Exercise objective:
In the listing below, find the line containing "armchair: (942, 381) -> (354, 162), moved" and the line containing "dresser: (370, 844) -> (162, 412), removed". Repeat exactly those two lines and every line between them, nothing more.

Data listing:
******************************
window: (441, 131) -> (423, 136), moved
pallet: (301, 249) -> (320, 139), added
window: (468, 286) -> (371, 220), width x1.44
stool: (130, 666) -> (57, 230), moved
******************************
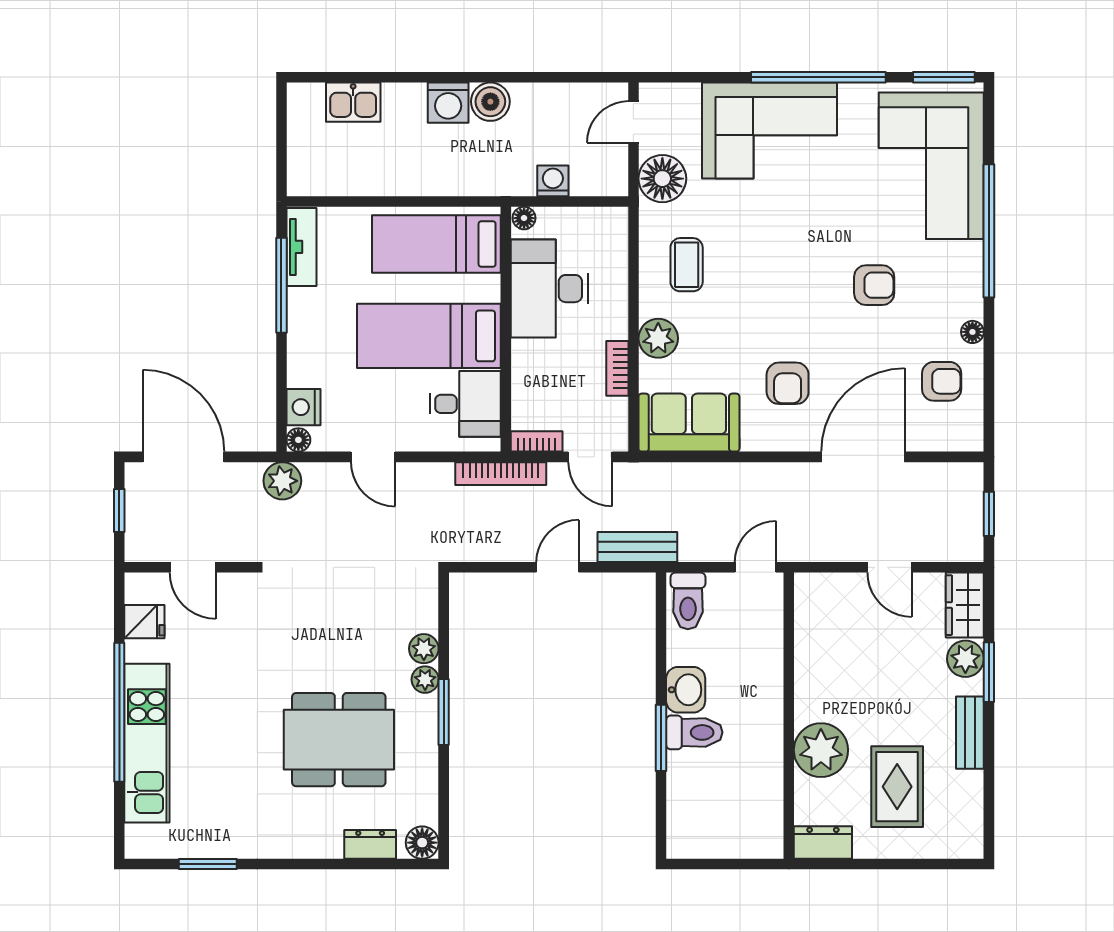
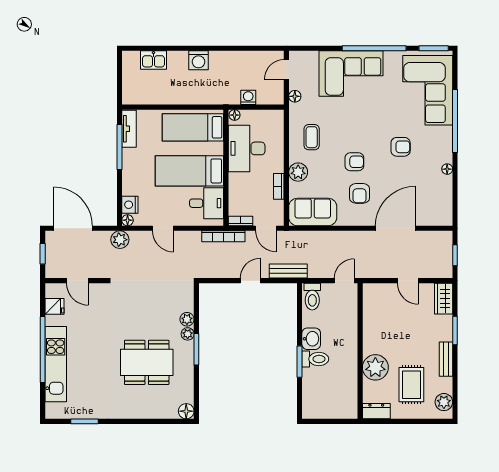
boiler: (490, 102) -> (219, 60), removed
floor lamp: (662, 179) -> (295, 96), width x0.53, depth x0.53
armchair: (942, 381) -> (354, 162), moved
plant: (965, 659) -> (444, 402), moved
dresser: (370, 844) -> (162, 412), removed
******************************
Result for this exercise:
armchair: (942, 381) -> (354, 162), moved
plant: (965, 659) -> (444, 402), moved
dresser: (370, 844) -> (162, 412), removed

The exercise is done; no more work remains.